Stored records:

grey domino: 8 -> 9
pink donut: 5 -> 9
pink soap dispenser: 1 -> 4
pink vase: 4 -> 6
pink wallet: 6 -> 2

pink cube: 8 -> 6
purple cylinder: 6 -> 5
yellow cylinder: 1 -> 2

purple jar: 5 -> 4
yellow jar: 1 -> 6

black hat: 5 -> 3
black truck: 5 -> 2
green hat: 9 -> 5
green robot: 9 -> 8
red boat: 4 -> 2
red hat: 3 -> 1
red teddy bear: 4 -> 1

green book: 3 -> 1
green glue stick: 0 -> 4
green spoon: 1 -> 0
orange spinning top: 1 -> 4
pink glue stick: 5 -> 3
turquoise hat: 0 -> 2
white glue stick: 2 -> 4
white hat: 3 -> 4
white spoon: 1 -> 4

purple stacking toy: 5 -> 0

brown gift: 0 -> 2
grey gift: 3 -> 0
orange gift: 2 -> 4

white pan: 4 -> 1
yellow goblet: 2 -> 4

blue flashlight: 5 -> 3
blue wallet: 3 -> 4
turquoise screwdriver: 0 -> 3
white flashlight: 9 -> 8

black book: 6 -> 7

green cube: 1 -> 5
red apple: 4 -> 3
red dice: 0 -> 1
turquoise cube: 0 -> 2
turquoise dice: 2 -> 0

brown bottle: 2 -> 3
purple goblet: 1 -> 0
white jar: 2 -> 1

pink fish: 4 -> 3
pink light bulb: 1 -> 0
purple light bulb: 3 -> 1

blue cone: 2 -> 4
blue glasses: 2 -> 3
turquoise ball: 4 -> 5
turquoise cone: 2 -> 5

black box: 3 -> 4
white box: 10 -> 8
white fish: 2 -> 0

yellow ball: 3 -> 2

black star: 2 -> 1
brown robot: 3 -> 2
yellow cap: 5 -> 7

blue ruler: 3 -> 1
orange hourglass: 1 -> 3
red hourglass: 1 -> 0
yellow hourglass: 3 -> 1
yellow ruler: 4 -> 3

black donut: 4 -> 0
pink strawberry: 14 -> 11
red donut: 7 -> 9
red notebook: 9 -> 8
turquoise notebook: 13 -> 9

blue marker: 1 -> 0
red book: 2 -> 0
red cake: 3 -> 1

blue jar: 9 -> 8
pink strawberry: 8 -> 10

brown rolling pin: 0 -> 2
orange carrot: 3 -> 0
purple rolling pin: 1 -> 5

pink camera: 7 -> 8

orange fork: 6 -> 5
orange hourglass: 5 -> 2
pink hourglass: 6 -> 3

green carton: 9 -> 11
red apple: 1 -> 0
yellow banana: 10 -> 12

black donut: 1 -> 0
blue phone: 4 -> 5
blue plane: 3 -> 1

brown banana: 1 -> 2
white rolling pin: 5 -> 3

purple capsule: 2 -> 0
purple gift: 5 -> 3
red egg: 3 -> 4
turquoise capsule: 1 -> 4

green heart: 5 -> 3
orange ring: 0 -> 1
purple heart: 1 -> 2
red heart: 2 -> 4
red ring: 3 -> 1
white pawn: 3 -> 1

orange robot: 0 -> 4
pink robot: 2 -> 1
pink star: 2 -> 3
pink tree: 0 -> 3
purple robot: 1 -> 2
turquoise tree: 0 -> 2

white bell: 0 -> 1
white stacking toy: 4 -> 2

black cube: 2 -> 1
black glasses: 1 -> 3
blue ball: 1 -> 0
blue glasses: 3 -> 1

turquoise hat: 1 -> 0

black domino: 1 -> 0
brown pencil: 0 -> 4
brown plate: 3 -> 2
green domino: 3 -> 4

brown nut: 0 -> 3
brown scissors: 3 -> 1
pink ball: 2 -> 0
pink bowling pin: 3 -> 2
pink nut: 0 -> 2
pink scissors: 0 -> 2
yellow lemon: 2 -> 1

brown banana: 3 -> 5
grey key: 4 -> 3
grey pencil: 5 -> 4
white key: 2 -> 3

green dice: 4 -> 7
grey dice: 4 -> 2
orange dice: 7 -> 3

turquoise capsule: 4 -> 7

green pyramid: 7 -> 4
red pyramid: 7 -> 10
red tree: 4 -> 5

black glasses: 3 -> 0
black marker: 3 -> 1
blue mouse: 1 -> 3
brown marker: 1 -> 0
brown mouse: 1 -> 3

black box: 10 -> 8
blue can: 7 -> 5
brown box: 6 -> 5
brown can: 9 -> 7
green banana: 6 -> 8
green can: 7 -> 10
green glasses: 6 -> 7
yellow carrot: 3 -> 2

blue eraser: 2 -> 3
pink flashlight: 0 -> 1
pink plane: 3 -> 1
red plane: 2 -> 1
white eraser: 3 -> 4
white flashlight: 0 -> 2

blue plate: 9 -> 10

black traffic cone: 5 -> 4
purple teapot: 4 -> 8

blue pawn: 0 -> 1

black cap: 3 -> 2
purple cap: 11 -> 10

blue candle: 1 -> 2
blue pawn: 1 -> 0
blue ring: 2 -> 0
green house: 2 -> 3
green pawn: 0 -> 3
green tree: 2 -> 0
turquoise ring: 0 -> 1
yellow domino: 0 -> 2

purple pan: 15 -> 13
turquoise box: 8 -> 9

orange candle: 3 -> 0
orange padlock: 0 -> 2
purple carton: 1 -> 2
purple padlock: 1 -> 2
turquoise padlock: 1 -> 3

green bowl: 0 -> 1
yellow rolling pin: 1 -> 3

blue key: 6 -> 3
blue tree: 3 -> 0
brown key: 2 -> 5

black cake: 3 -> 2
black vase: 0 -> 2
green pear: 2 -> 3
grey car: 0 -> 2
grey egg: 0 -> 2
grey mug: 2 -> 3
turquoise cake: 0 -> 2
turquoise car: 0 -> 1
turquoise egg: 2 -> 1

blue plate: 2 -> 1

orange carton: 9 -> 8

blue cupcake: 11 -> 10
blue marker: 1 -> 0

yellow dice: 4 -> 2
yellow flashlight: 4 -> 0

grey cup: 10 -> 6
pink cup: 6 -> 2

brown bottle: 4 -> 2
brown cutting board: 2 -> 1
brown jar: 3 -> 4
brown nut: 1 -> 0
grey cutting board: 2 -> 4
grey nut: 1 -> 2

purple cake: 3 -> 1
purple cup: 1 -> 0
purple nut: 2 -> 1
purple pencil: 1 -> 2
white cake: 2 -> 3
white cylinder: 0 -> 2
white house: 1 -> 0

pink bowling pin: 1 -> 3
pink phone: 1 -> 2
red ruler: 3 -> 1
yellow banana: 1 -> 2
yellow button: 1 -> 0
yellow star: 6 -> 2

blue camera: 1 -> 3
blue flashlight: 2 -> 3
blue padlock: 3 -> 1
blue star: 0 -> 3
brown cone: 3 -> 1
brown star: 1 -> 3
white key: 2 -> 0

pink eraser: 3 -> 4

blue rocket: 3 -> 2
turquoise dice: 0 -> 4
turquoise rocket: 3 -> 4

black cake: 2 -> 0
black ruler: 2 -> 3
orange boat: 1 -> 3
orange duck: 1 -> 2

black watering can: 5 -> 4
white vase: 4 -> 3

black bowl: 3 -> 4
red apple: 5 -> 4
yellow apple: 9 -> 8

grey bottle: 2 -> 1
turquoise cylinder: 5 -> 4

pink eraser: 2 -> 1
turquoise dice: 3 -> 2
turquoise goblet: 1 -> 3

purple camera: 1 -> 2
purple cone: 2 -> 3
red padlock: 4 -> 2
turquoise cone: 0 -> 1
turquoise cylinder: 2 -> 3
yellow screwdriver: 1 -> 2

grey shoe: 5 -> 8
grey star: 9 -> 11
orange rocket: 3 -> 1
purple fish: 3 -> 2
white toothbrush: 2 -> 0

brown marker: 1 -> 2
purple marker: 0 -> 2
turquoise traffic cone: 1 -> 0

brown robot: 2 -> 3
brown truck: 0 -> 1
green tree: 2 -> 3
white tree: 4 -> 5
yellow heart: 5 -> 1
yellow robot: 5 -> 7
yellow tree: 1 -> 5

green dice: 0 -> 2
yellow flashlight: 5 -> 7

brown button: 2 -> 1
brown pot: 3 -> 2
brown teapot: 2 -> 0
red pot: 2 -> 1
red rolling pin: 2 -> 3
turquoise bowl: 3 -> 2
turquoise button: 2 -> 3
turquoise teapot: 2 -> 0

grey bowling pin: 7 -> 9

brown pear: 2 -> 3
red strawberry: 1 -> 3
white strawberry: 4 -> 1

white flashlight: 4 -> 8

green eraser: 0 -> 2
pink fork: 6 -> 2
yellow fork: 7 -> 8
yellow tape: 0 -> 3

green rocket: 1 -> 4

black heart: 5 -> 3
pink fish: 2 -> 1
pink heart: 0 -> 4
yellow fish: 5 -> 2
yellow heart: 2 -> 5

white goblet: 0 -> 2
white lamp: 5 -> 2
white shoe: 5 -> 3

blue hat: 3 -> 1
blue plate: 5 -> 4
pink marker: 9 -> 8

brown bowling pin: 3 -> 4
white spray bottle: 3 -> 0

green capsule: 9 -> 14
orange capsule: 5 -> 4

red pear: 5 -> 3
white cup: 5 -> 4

Your assignment:
Give back the records above exactly, limited to the lines between the one holding "white spoon: 1 -> 4" and the one holding "purple robot: 1 -> 2", inclusive.

Written solution:
white spoon: 1 -> 4

purple stacking toy: 5 -> 0

brown gift: 0 -> 2
grey gift: 3 -> 0
orange gift: 2 -> 4

white pan: 4 -> 1
yellow goblet: 2 -> 4

blue flashlight: 5 -> 3
blue wallet: 3 -> 4
turquoise screwdriver: 0 -> 3
white flashlight: 9 -> 8

black book: 6 -> 7

green cube: 1 -> 5
red apple: 4 -> 3
red dice: 0 -> 1
turquoise cube: 0 -> 2
turquoise dice: 2 -> 0

brown bottle: 2 -> 3
purple goblet: 1 -> 0
white jar: 2 -> 1

pink fish: 4 -> 3
pink light bulb: 1 -> 0
purple light bulb: 3 -> 1

blue cone: 2 -> 4
blue glasses: 2 -> 3
turquoise ball: 4 -> 5
turquoise cone: 2 -> 5

black box: 3 -> 4
white box: 10 -> 8
white fish: 2 -> 0

yellow ball: 3 -> 2

black star: 2 -> 1
brown robot: 3 -> 2
yellow cap: 5 -> 7

blue ruler: 3 -> 1
orange hourglass: 1 -> 3
red hourglass: 1 -> 0
yellow hourglass: 3 -> 1
yellow ruler: 4 -> 3

black donut: 4 -> 0
pink strawberry: 14 -> 11
red donut: 7 -> 9
red notebook: 9 -> 8
turquoise notebook: 13 -> 9

blue marker: 1 -> 0
red book: 2 -> 0
red cake: 3 -> 1

blue jar: 9 -> 8
pink strawberry: 8 -> 10

brown rolling pin: 0 -> 2
orange carrot: 3 -> 0
purple rolling pin: 1 -> 5

pink camera: 7 -> 8

orange fork: 6 -> 5
orange hourglass: 5 -> 2
pink hourglass: 6 -> 3

green carton: 9 -> 11
red apple: 1 -> 0
yellow banana: 10 -> 12

black donut: 1 -> 0
blue phone: 4 -> 5
blue plane: 3 -> 1

brown banana: 1 -> 2
white rolling pin: 5 -> 3

purple capsule: 2 -> 0
purple gift: 5 -> 3
red egg: 3 -> 4
turquoise capsule: 1 -> 4

green heart: 5 -> 3
orange ring: 0 -> 1
purple heart: 1 -> 2
red heart: 2 -> 4
red ring: 3 -> 1
white pawn: 3 -> 1

orange robot: 0 -> 4
pink robot: 2 -> 1
pink star: 2 -> 3
pink tree: 0 -> 3
purple robot: 1 -> 2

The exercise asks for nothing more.